* **Data extract**
═══

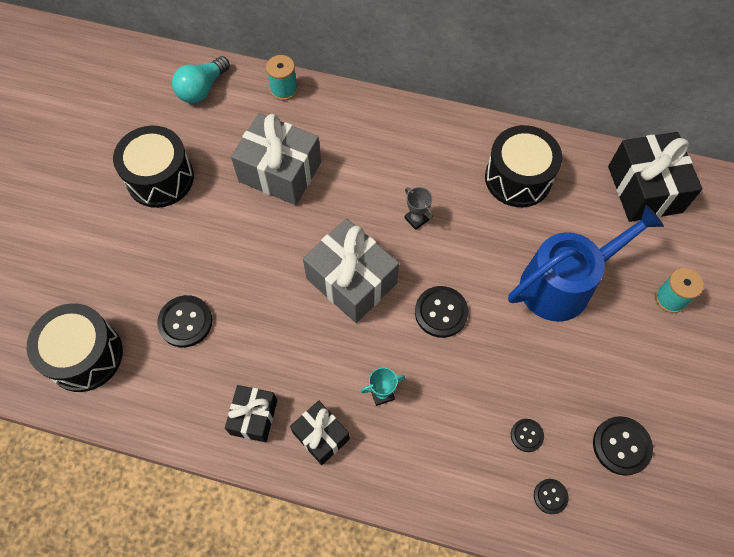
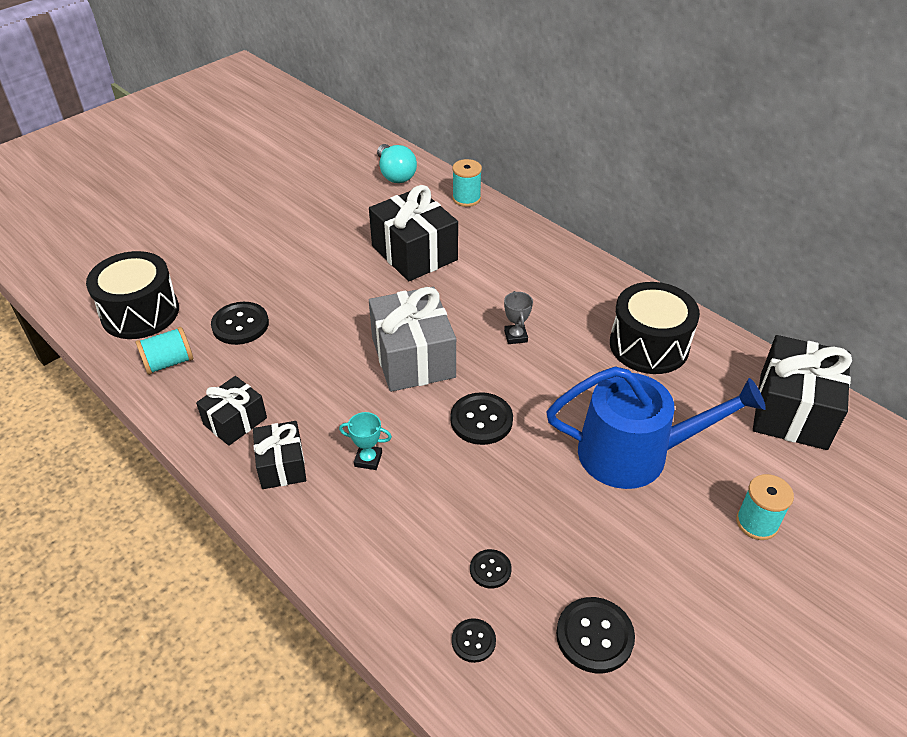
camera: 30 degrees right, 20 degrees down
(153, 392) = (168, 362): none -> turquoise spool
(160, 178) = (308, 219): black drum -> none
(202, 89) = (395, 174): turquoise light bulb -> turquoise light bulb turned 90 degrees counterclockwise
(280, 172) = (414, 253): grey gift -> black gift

═══

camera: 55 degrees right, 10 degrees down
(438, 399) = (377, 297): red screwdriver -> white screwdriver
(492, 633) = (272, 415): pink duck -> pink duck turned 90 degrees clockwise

═══

* **Your task**
Scan the entries above for the line containing "(202, 89) = (395, 174): turquoise", and copy it and all lines after it exactly, down to and including the line containing "(280, 172) = (414, 253): grey".

* **Written solution**
(202, 89) = (395, 174): turquoise light bulb -> turquoise light bulb turned 90 degrees counterclockwise
(280, 172) = (414, 253): grey gift -> black gift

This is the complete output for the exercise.